Instructions for the task
Tell how many lines in the data below include the word "donut". The answer is the number only.

═════ Exercise input

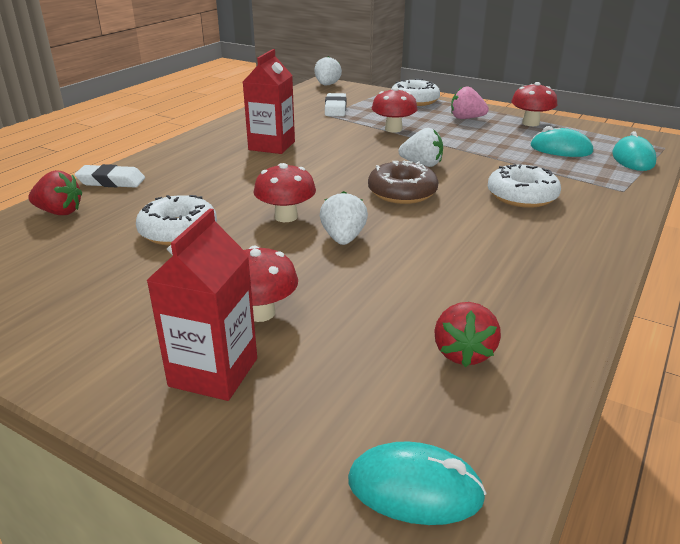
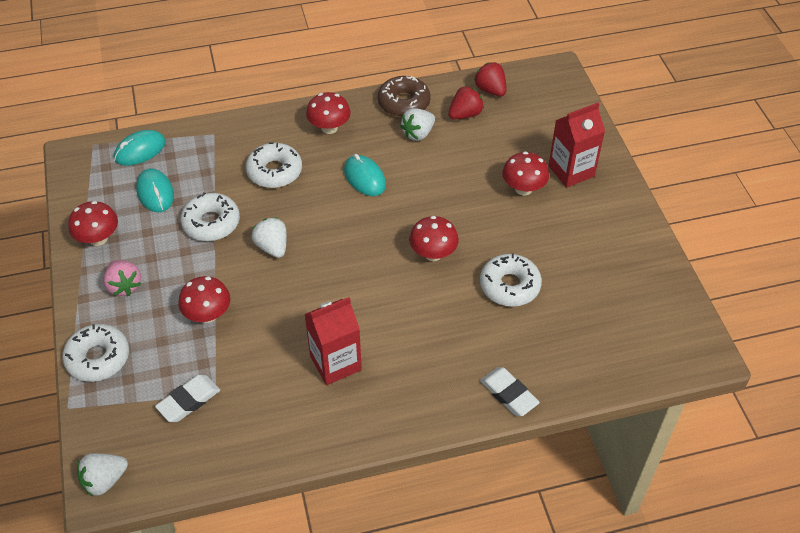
camera: 135 degrees left, 20 degrees up
(59, 212) = (571, 369): red strawberry -> red strawberry (490, 90)
(343, 238) = (425, 210): white strawberry -> white strawberry (418, 134)
(402, 192) = (334, 226): brown donut -> brown donut (404, 103)
(415, 489) = (544, 90): turquoise mouse -> turquoise mouse (364, 178)
(489, 155) = (211, 223): none -> white donut
(561, 246) = (329, 128): none -> red mushroom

══════════

Solved problem
2